DATA BELOW –
%%
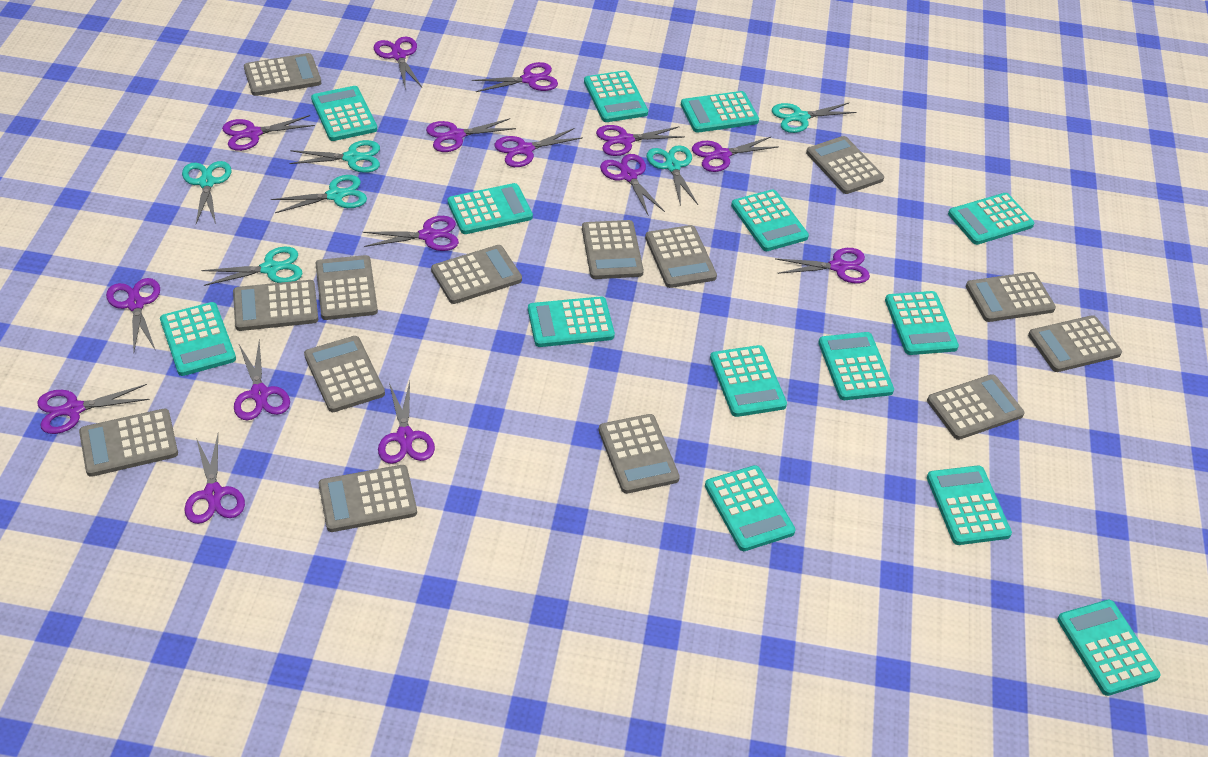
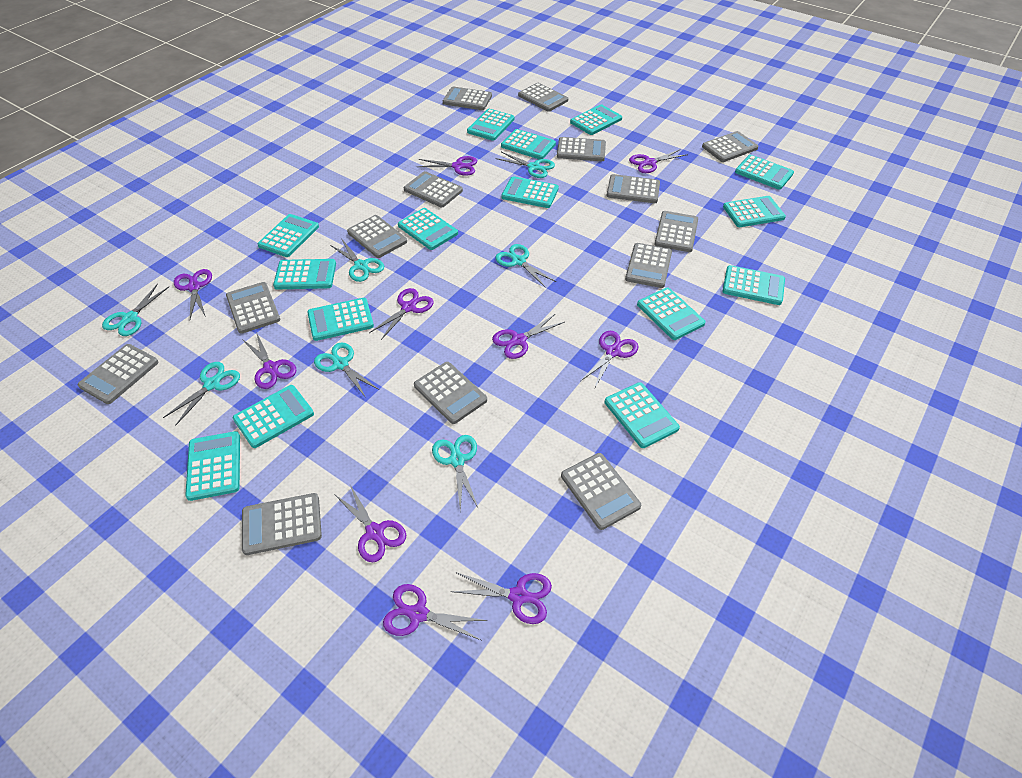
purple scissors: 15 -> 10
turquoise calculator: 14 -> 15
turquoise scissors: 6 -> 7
%%
WORK REQUEST – Copy the data word for word. Pictures do not go in the copy.

ANSWER SPACE –
purple scissors: 15 -> 10
turquoise calculator: 14 -> 15
turquoise scissors: 6 -> 7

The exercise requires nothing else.